### RECORDS SHOWN ###

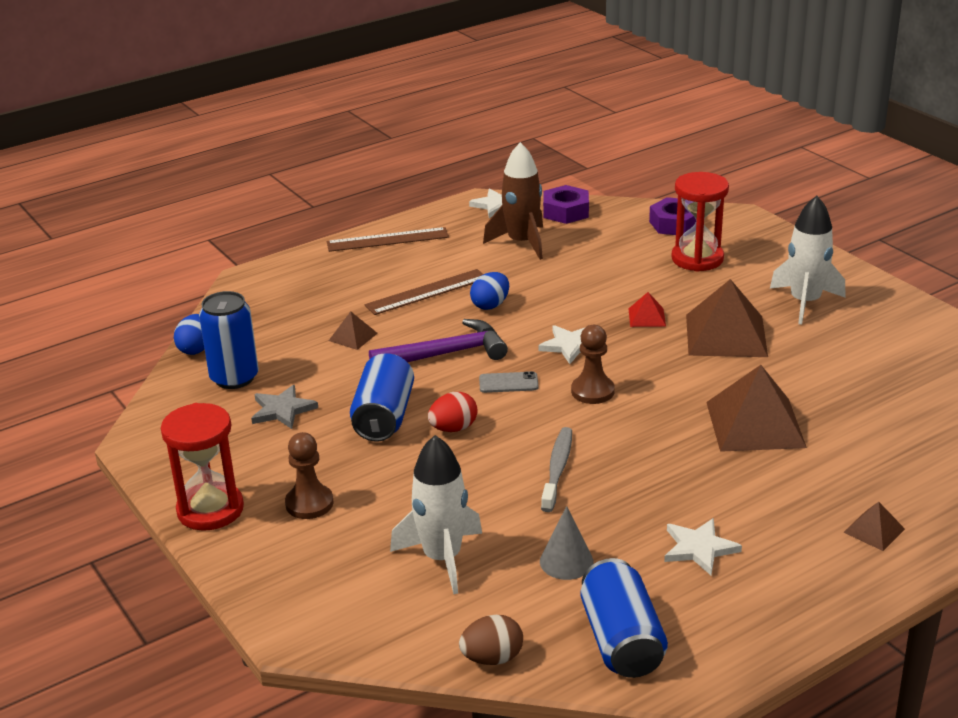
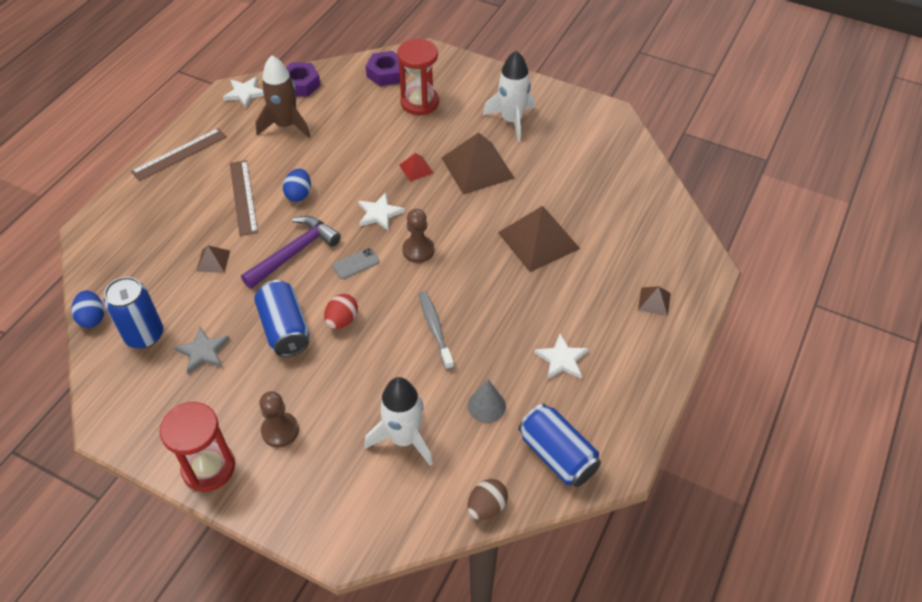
camera: 30 degrees left, 20 degrees up
(427, 292) = (243, 197): brown ruler -> brown ruler turned 45 degrees counterclockwise

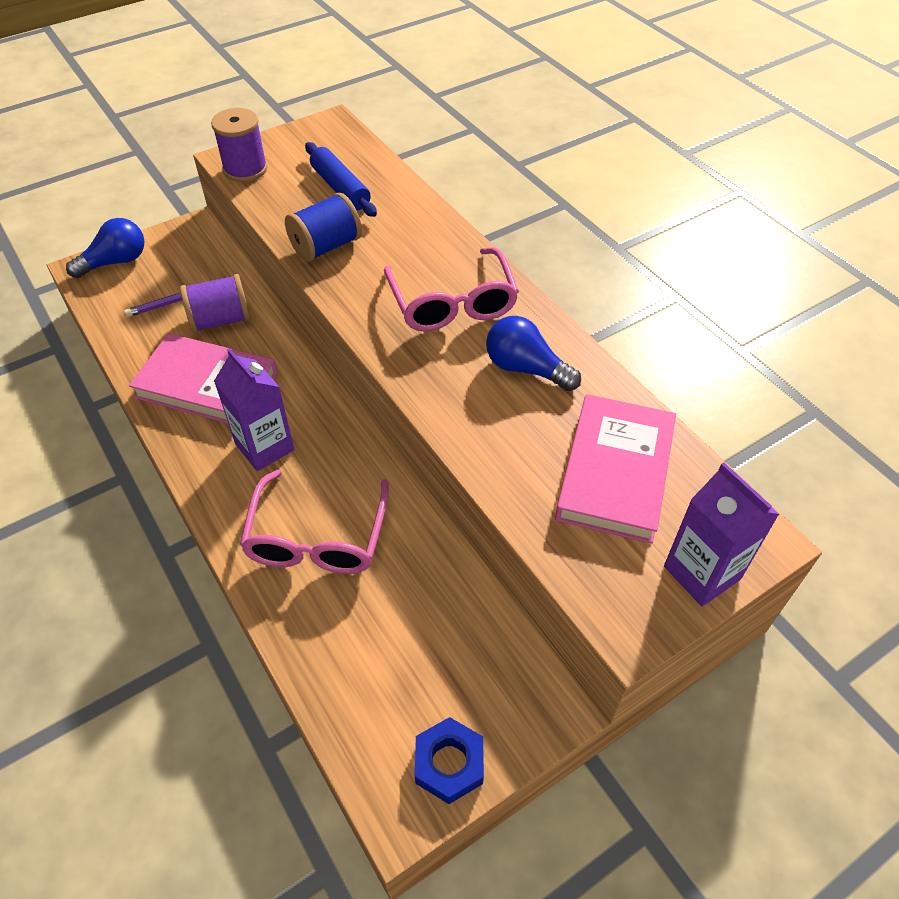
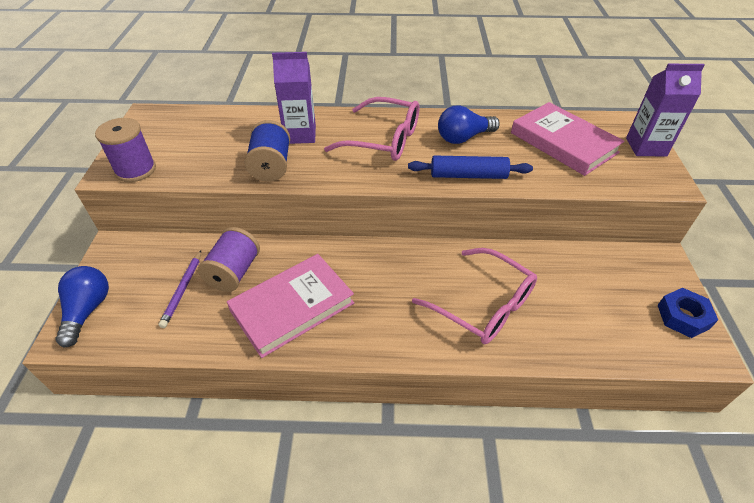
camera: 55 degrees left, 5 degrees down
(265, 447) = (383, 299): purple carton -> purple carton (300, 134)
(340, 188) = (220, 137): blue rolling pin -> blue rolling pin (468, 175)

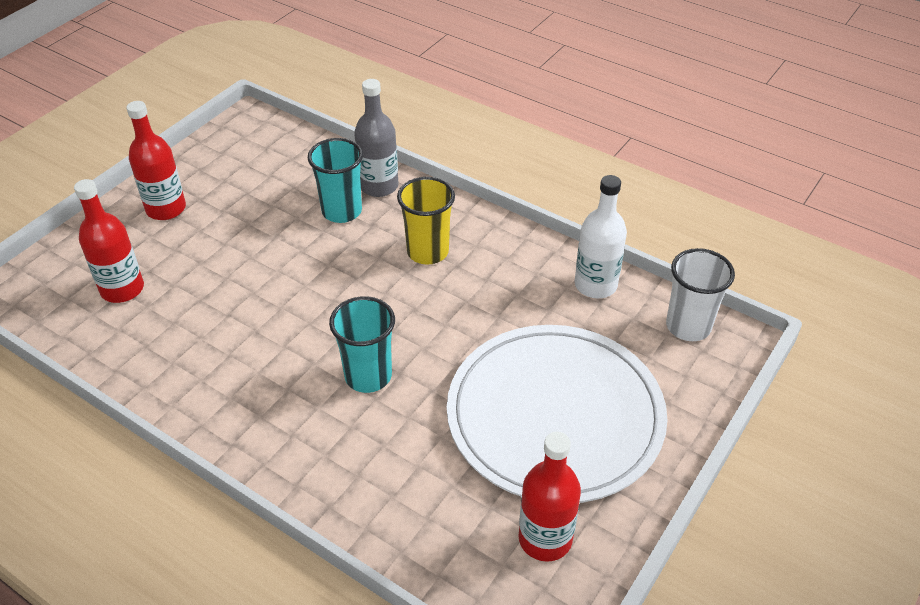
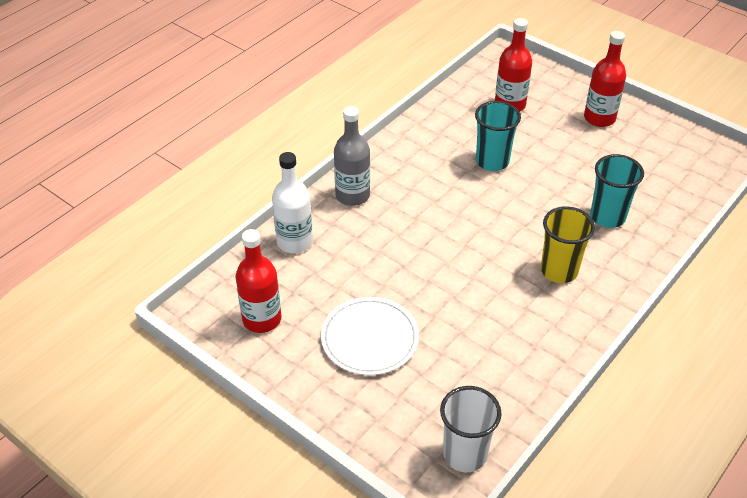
camera: 95 degrees right, 0 degrees up
(368, 376) = (419, 230): turquoise cup -> turquoise cup (492, 161)
(379, 186) = (646, 241): grey bottle -> grey bottle (352, 195)
(555, 416) = (370, 338): white plate -> white plate, size x0.55
(595, 285) = (520, 388): white bottle -> white bottle (294, 242)

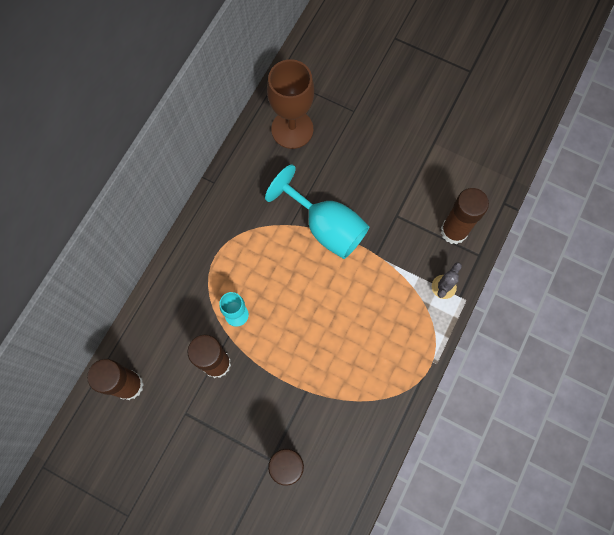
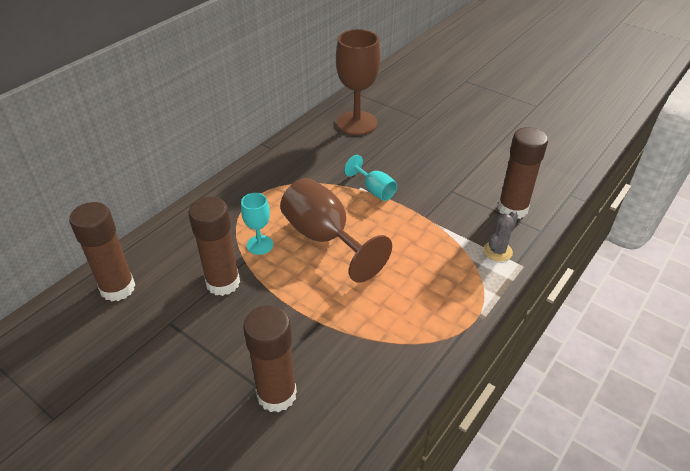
camera: 10 degrees right, 30 degrees down
(292, 297) = (325, 238): none -> brown goblet
(326, 227) = (374, 190): turquoise goblet -> turquoise goblet, size x0.52

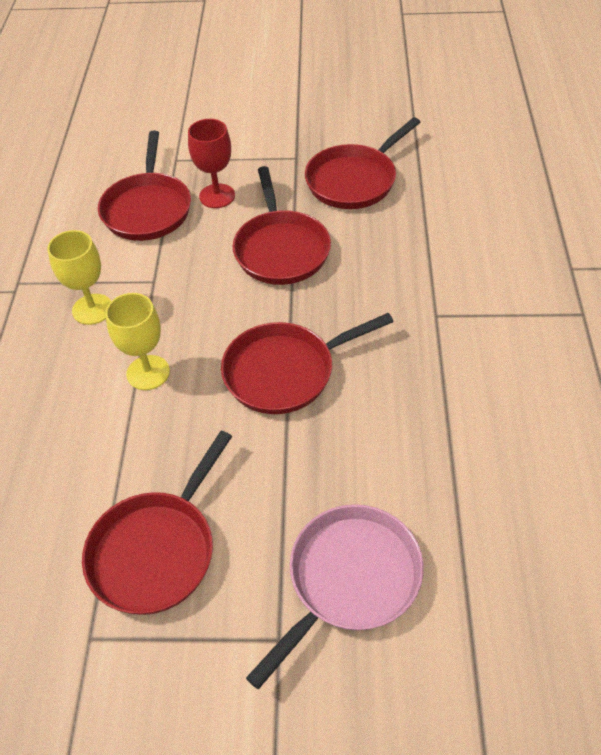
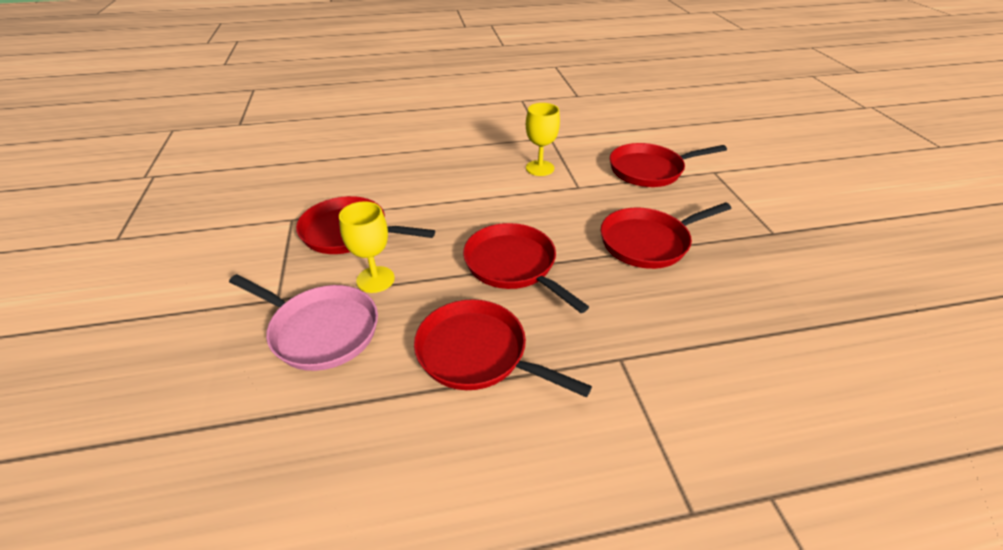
camera: 75 degrees right, 10 degrees down
(148, 372) = (492, 201): yellow goblet -> yellow goblet (375, 279)
(217, 196) = (688, 198): red goblet -> none
(354, 180) = (774, 275): red pan -> red pan (477, 353)

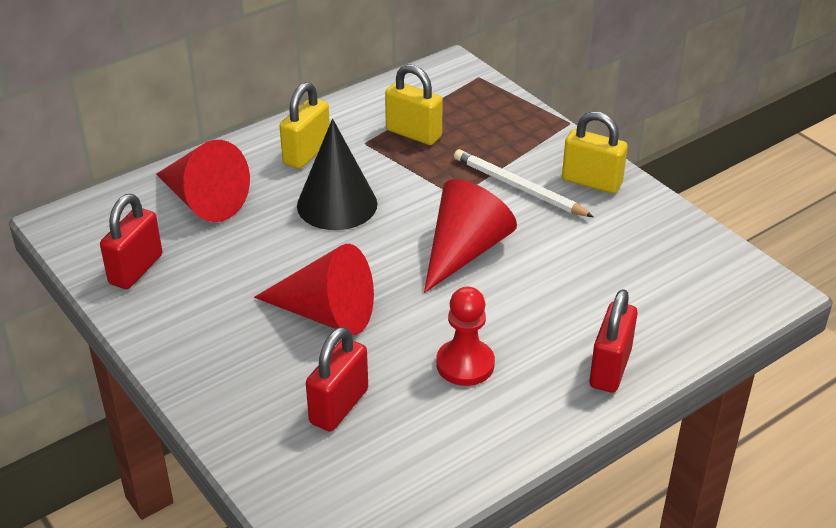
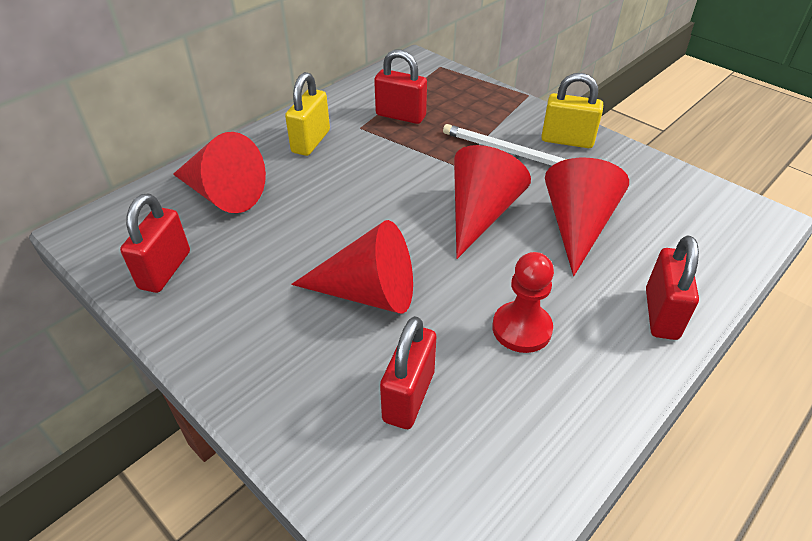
camera: 10 degrees left, 5 degrees up
(337, 204) = (350, 184): black cone -> none
(413, 133) = (400, 116): yellow padlock -> red padlock
(562, 275) = (577, 226): none -> red cone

###

● **WHAT IS REQUIRED**: Search the records for the string "camera" and report each line that has it.

● **RESPONSE**:
camera: 30 degrees left, 20 degrees up
camera: 55 degrees left, 5 degrees down
camera: 95 degrees right, 0 degrees up
camera: 10 degrees right, 30 degrees down
camera: 75 degrees right, 10 degrees down
camera: 10 degrees left, 5 degrees up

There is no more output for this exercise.